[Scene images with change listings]

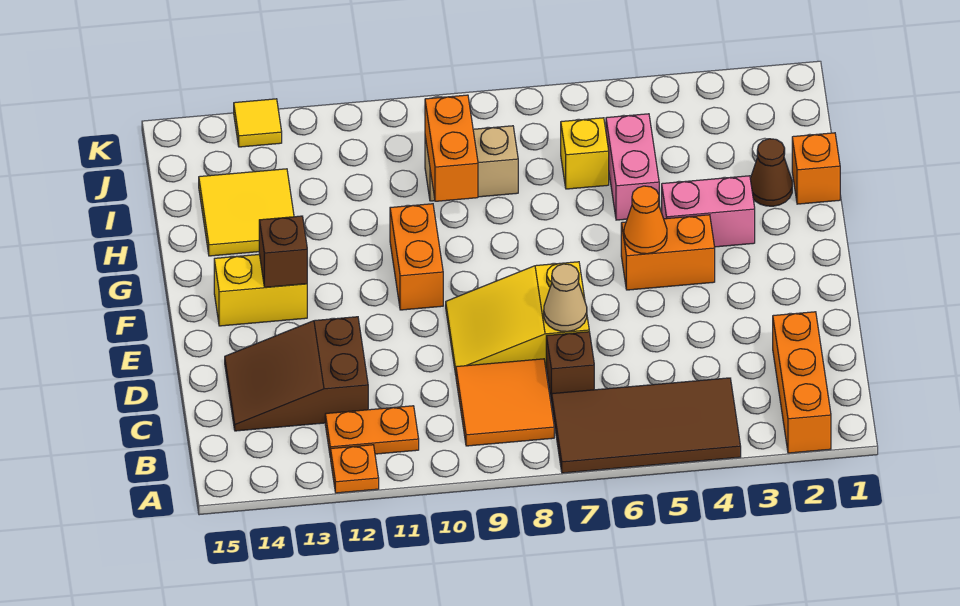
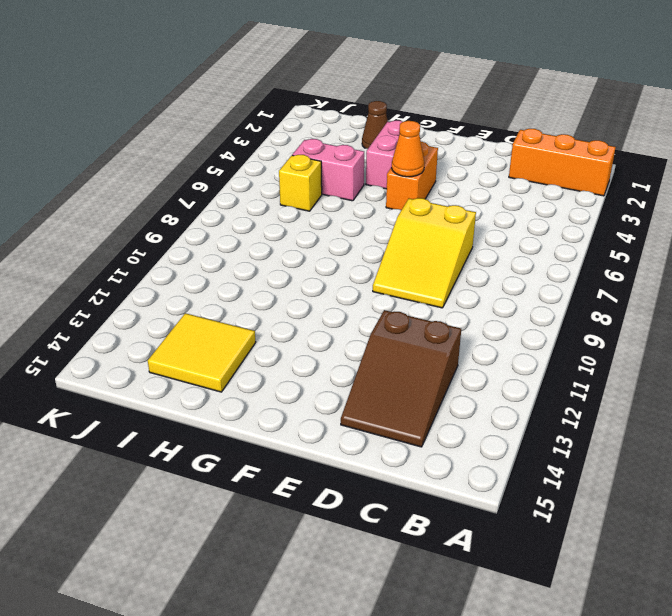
none -> brown tile A4:B7 level 1
none -> orange plate A12 level 1
none -> orange tile B8:C9 level 1

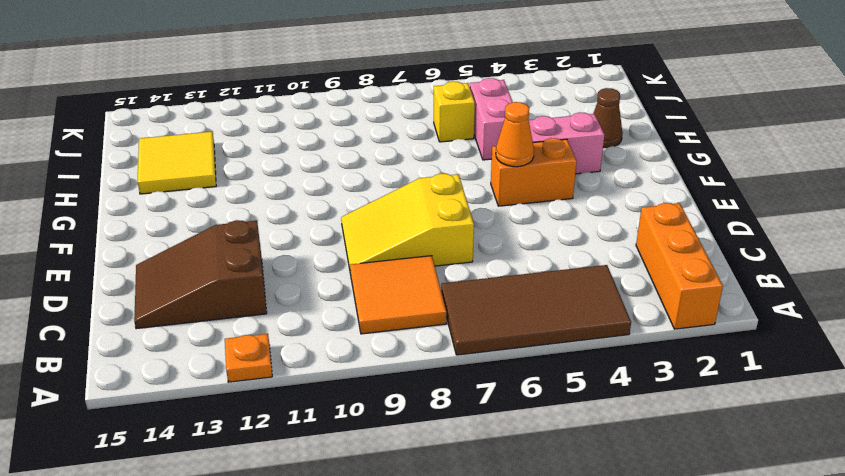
none -> orange plate B11:B12 level 1
none -> brown brick C7 level 1
none -> orange brick F10:G10 level 1

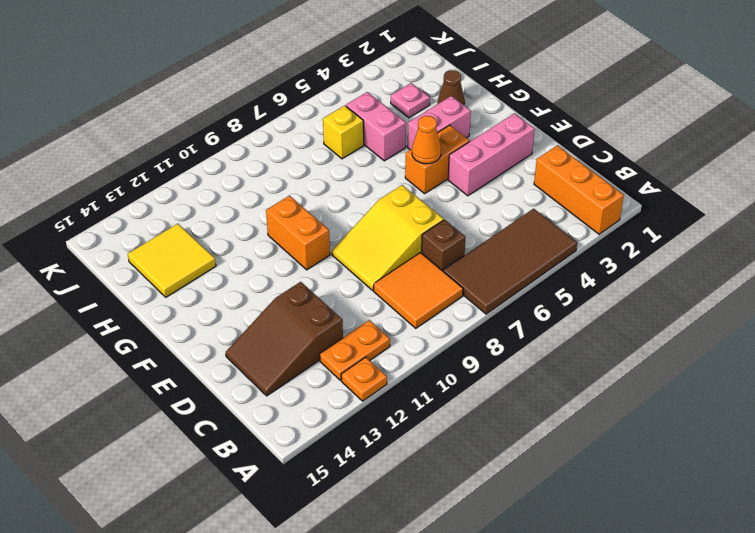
pink brick E2:E4 level 1 -> none
pink plate I3 level 1 -> none
none -> yellow brick F13:F14 level 1
none -> orange brick H1 level 1
none -> tan brick I8:I9 level 1

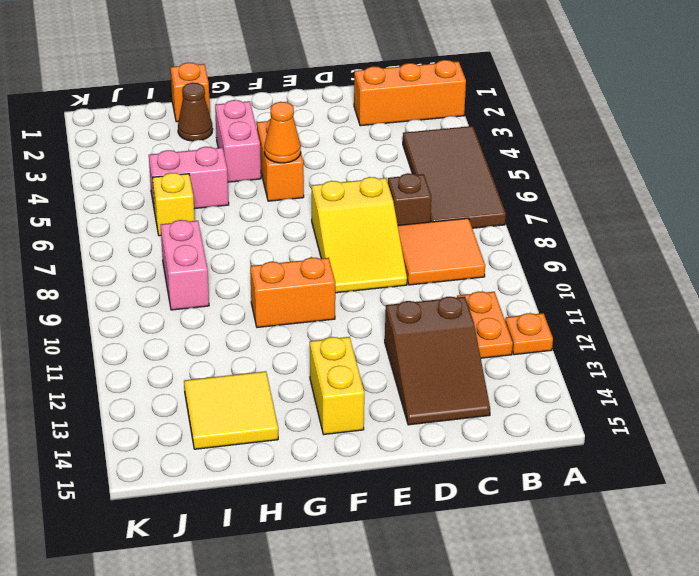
pink brick I8:I9 level 1 -> tan brick I8:I9 level 1
none -> yellow tile K13 level 1
none -> tan cone D7 level 2
none -> brown brick F13 level 2

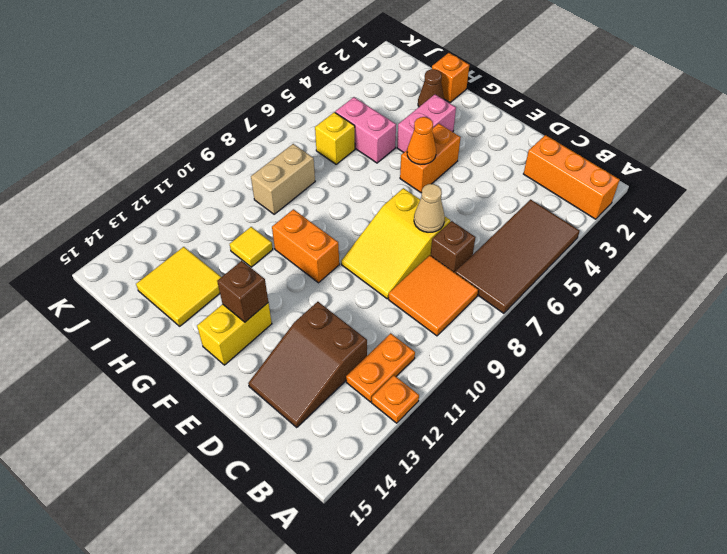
yellow tile H11 level 1 -> yellow tile K13 level 1
none -> orange brick H9:I9 level 2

• Work order
Beginning with the line that holds "none -> orange brick F10:G10 level 1", return each line through the end of the records above exactly. Do not include pictures.

• Answer to this exercise
none -> orange brick F10:G10 level 1

pink brick E2:E4 level 1 -> none
pink plate I3 level 1 -> none
none -> yellow brick F13:F14 level 1
none -> orange brick H1 level 1
none -> tan brick I8:I9 level 1

pink brick I8:I9 level 1 -> tan brick I8:I9 level 1
none -> yellow tile K13 level 1
none -> tan cone D7 level 2
none -> brown brick F13 level 2

yellow tile H11 level 1 -> yellow tile K13 level 1
none -> orange brick H9:I9 level 2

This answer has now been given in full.